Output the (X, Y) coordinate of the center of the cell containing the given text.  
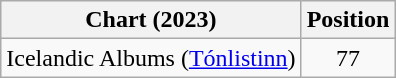
Chart (2023) (151, 20)
Icelandic Albums (Tónlistinn) (151, 58)
Position (348, 20)
77 (348, 58)
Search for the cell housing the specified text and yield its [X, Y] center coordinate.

......

Requirements => Copy out every line of the records above word for word, and leave out the pictures.

Finished task =>
Output the (X, Y) coordinate of the center of the cell containing the given text.  
Chart (2023) (151, 20)
Icelandic Albums (Tónlistinn) (151, 58)
Position (348, 20)
77 (348, 58)
Search for the cell housing the specified text and yield its [X, Y] center coordinate.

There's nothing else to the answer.